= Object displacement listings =
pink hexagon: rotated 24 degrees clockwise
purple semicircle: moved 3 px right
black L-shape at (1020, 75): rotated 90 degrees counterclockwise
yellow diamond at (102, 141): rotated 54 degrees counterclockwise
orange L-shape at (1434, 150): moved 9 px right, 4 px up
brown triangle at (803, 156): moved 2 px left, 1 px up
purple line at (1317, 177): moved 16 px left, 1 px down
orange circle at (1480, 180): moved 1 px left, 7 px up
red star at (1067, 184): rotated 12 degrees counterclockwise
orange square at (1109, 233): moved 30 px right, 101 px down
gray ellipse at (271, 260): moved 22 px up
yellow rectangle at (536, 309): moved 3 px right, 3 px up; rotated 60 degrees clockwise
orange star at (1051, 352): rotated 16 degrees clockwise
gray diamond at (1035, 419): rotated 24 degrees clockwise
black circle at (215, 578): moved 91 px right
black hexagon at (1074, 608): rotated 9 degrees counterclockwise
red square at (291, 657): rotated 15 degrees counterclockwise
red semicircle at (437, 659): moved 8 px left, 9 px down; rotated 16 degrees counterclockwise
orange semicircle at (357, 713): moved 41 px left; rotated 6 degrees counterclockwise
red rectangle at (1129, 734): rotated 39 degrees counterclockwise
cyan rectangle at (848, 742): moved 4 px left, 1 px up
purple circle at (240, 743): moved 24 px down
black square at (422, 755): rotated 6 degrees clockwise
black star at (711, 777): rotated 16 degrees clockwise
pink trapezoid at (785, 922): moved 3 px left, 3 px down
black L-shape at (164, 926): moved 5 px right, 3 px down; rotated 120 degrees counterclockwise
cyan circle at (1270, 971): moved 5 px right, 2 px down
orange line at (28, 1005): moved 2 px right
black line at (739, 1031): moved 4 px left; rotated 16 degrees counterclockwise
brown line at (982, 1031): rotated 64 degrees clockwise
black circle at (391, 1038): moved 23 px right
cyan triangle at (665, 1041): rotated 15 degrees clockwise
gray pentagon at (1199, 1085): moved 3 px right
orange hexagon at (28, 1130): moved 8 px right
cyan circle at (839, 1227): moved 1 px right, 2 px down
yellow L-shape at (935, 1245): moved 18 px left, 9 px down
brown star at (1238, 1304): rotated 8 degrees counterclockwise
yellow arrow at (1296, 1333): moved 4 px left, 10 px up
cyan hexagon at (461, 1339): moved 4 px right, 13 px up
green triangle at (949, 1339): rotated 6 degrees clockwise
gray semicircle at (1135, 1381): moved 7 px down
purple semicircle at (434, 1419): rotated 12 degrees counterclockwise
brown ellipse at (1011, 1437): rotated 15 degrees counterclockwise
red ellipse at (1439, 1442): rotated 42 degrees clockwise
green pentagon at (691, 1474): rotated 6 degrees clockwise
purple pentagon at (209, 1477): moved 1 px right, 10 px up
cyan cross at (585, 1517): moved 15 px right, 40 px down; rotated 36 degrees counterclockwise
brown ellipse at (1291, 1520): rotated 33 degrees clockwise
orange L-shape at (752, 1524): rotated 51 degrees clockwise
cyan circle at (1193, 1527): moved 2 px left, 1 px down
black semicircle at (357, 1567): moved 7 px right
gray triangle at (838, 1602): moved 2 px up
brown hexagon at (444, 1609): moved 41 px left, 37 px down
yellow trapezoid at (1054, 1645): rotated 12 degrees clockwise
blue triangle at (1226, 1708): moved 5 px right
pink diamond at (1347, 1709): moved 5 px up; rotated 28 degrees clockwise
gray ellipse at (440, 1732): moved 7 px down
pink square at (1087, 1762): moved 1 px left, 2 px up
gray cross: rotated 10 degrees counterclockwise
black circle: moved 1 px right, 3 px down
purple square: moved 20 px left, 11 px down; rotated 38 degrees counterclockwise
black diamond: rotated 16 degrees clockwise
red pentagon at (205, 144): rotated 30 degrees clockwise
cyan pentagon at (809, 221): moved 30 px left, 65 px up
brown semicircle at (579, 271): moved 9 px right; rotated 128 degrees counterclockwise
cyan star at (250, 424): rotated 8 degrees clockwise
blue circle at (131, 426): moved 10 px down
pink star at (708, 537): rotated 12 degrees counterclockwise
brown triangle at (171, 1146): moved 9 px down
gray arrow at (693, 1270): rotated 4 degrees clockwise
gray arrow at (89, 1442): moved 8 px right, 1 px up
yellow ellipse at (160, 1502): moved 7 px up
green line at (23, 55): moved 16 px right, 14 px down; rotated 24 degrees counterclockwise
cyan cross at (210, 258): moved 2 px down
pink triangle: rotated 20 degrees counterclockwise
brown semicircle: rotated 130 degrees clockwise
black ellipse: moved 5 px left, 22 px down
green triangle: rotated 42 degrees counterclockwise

= Task to complete =
Using the records above, restate word for word the lines from the one with "brown hexagon at" through the one with "pink square at", both included.

= Task solution =
brown hexagon at (444, 1609): moved 41 px left, 37 px down
yellow trapezoid at (1054, 1645): rotated 12 degrees clockwise
blue triangle at (1226, 1708): moved 5 px right
pink diamond at (1347, 1709): moved 5 px up; rotated 28 degrees clockwise
gray ellipse at (440, 1732): moved 7 px down
pink square at (1087, 1762): moved 1 px left, 2 px up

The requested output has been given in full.